> What this task involves
Find "camera: 150 degrees right, 25 degrees down", then copy its line and every later line of the entries exactly through the end, leaving all pictures out.

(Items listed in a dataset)
__________

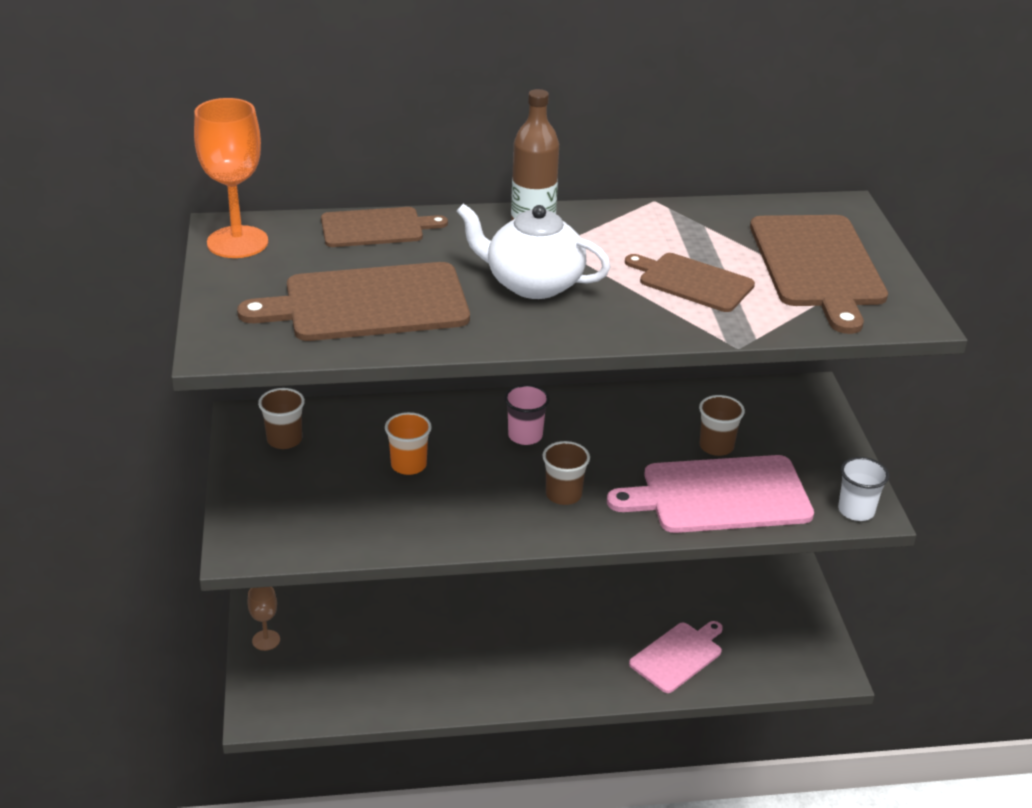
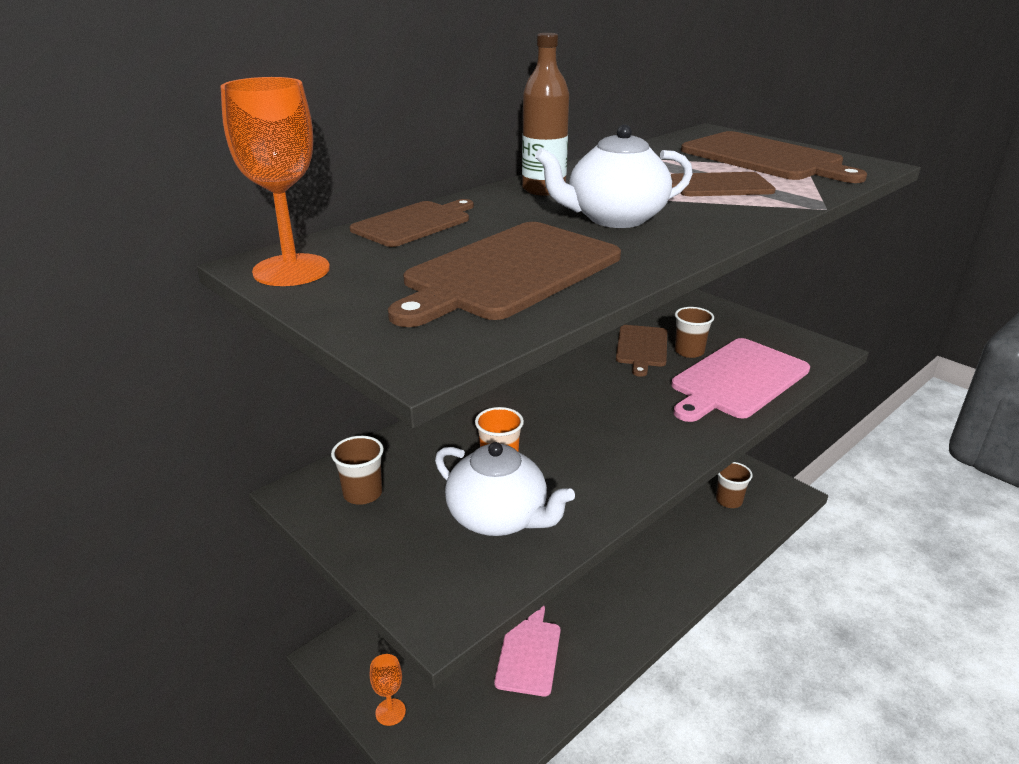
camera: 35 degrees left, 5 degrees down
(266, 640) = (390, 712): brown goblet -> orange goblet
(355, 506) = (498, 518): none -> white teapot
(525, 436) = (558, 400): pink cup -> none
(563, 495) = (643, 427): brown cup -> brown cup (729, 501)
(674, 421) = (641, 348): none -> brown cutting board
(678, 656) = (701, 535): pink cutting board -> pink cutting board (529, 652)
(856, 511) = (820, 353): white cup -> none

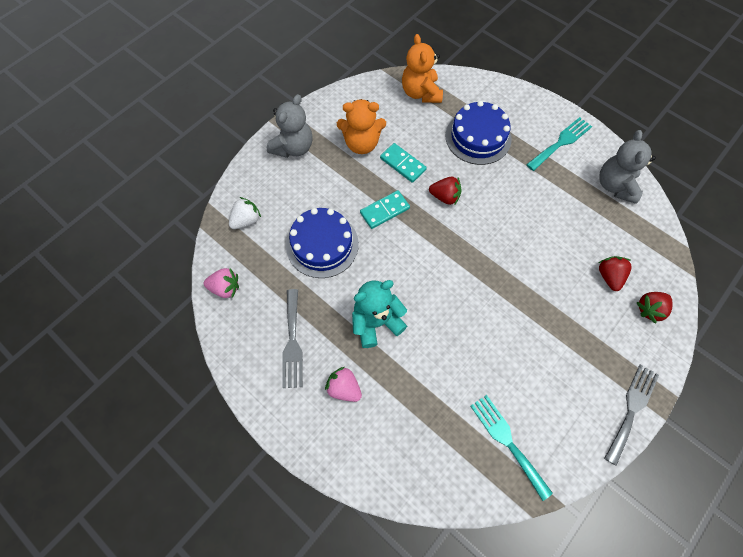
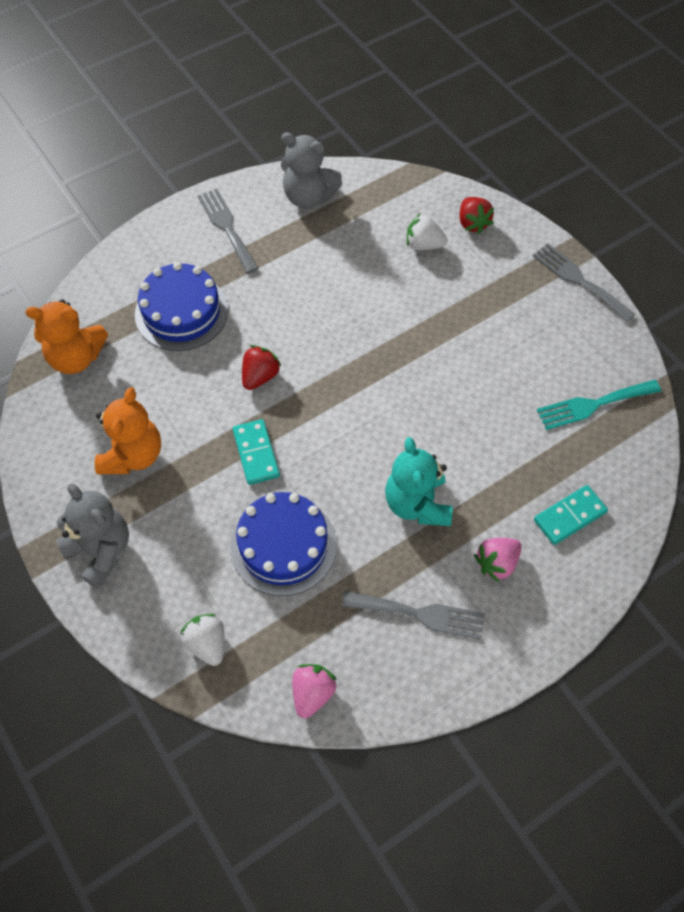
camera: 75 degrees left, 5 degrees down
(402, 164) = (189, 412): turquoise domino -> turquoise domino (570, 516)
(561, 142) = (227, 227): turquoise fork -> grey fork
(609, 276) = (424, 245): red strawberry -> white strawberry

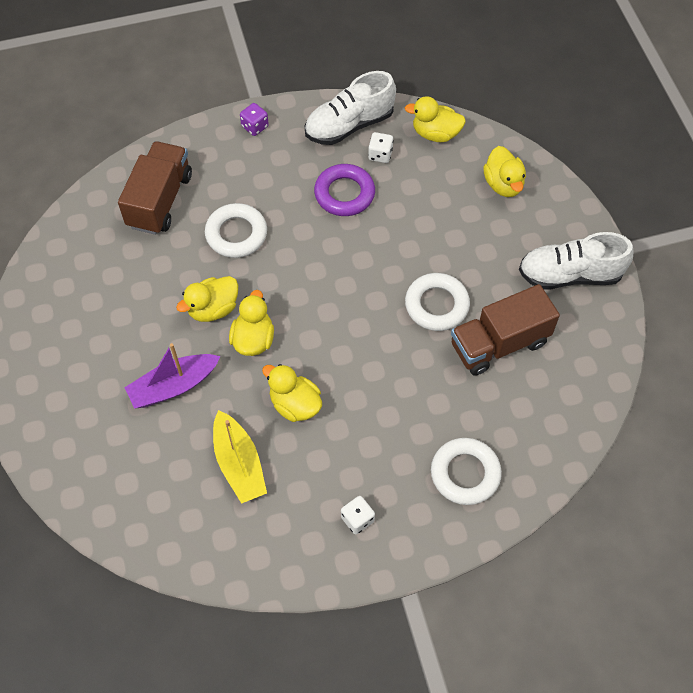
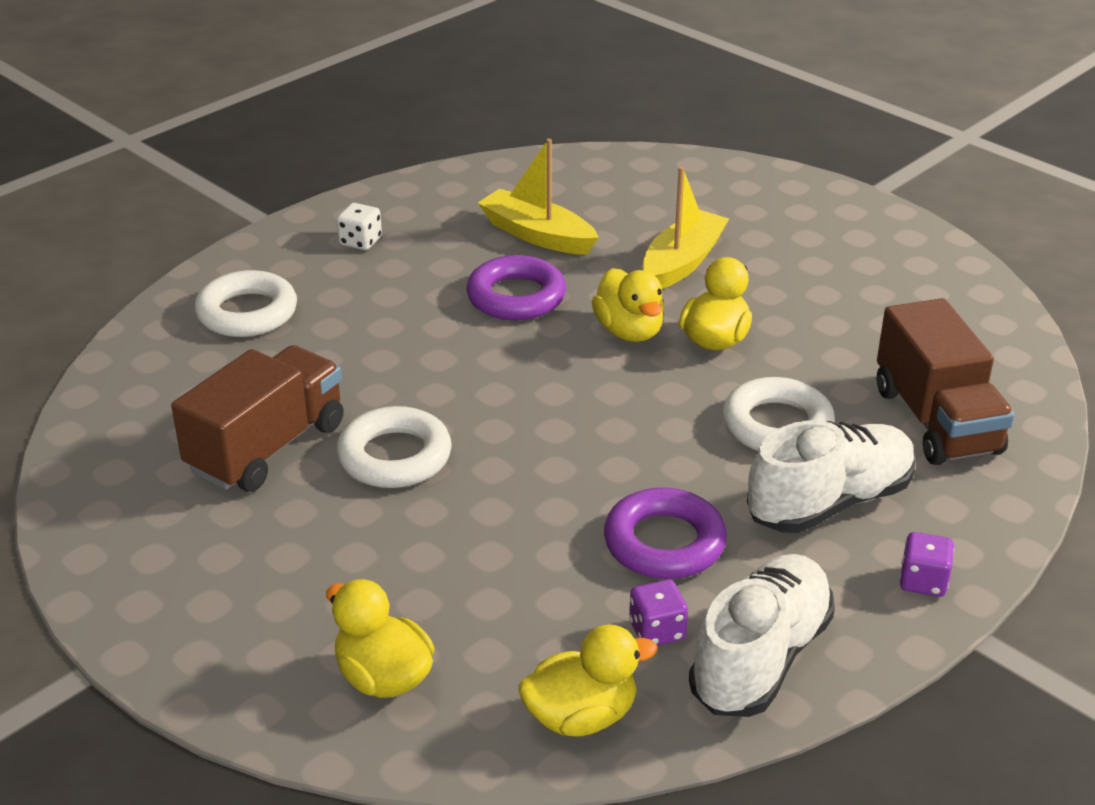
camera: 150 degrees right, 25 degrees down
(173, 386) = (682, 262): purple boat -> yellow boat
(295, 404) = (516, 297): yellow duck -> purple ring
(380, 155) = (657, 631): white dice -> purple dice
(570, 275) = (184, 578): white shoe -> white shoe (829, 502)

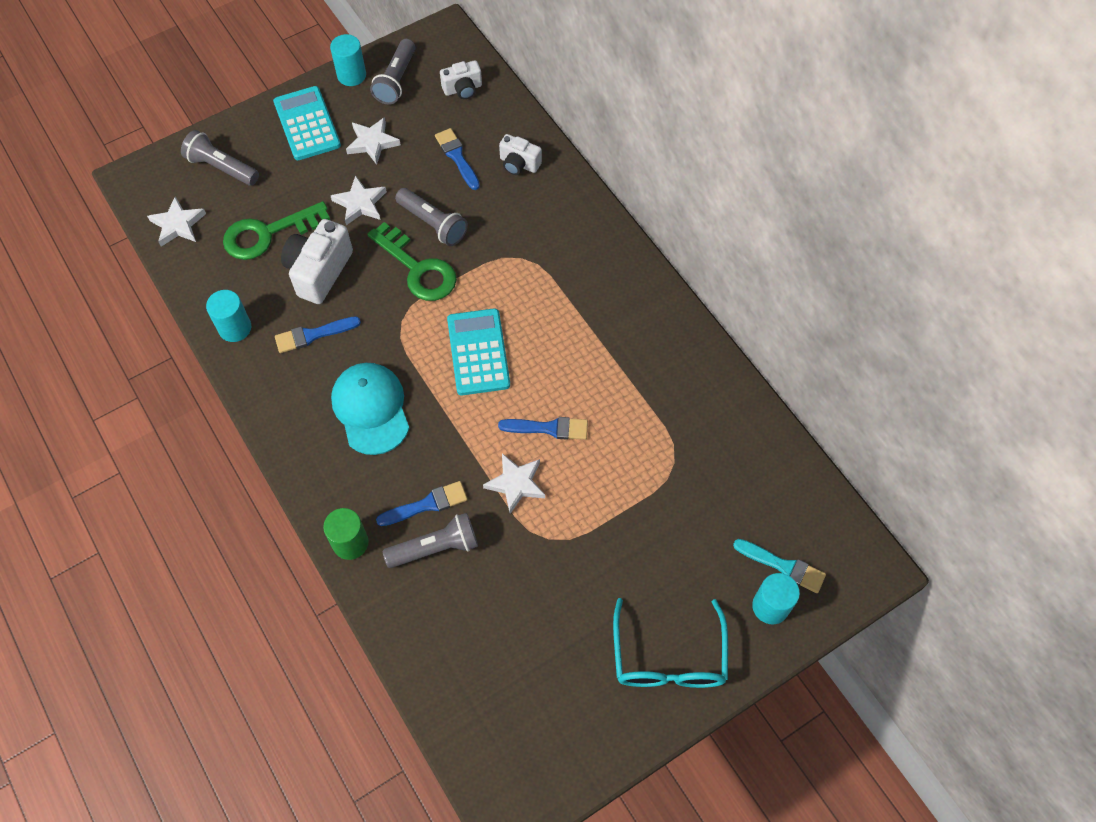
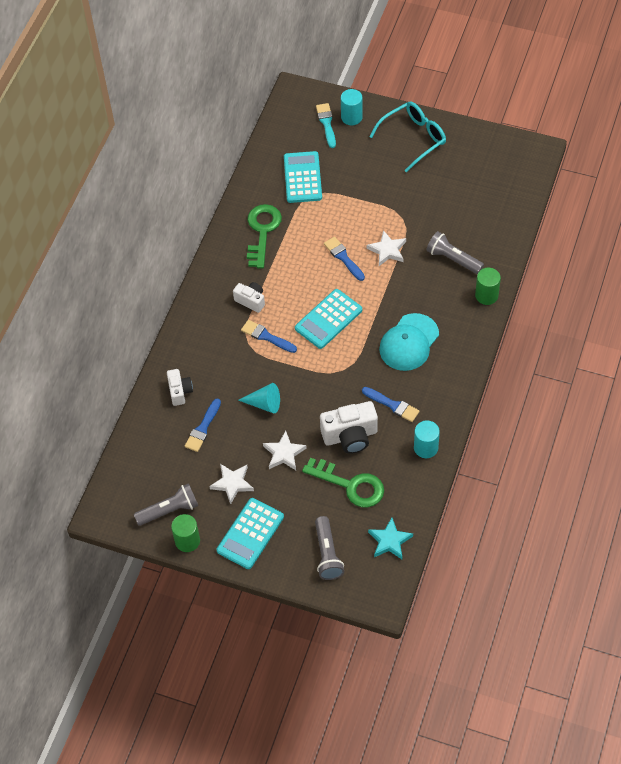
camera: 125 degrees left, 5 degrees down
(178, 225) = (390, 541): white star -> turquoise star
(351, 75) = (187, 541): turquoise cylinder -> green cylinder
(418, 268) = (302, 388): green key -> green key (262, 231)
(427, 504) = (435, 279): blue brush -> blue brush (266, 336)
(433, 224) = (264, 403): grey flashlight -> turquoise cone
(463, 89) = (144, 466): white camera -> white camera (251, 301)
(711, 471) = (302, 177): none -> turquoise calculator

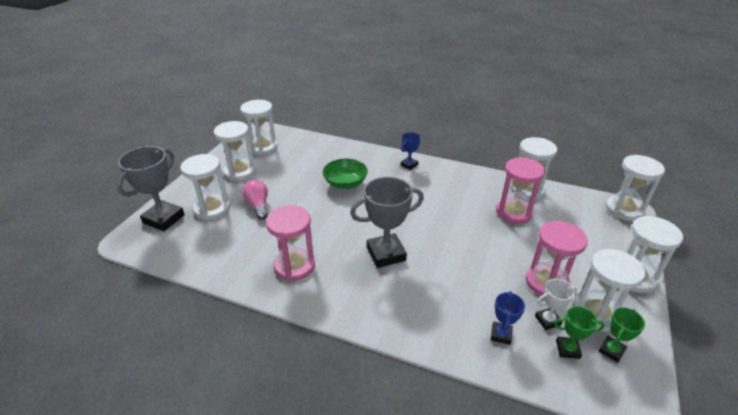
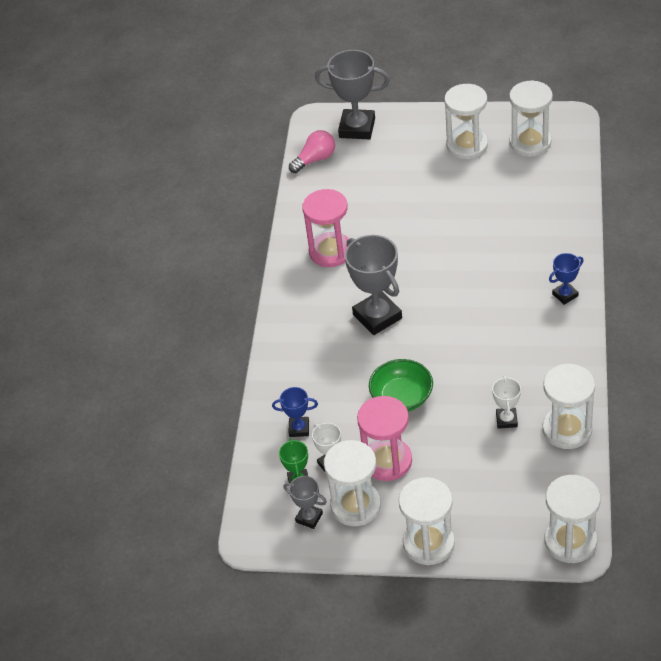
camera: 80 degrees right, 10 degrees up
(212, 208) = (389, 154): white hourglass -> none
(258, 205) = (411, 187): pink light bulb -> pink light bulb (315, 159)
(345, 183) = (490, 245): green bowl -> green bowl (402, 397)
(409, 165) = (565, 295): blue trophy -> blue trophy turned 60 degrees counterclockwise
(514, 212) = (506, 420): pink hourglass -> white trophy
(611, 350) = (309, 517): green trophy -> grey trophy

__________

> Answer for this exercise
camera: 150 degrees right, 25 degrees down
(173, 386) = (682, 262): purple boat -> yellow boat
(295, 404) = (516, 297): yellow duck -> purple ring
(380, 155) = (657, 631): white dice -> purple dice
(570, 275) = (184, 578): white shoe -> white shoe (829, 502)

camera: 125 degrees left, 5 degrees down
(178, 225) = (390, 541): white star -> turquoise star
(351, 75) = (187, 541): turquoise cylinder -> green cylinder
(418, 268) = (302, 388): green key -> green key (262, 231)
(427, 504) = (435, 279): blue brush -> blue brush (266, 336)
(433, 224) = (264, 403): grey flashlight -> turquoise cone
(463, 89) = (144, 466): white camera -> white camera (251, 301)
(711, 471) = (302, 177): none -> turquoise calculator

camera: 80 degrees right, 10 degrees up
(212, 208) = (389, 154): white hourglass -> none
(258, 205) = (411, 187): pink light bulb -> pink light bulb (315, 159)
(345, 183) = (490, 245): green bowl -> green bowl (402, 397)
(409, 165) = (565, 295): blue trophy -> blue trophy turned 60 degrees counterclockwise
(514, 212) = (506, 420): pink hourglass -> white trophy
(611, 350) = (309, 517): green trophy -> grey trophy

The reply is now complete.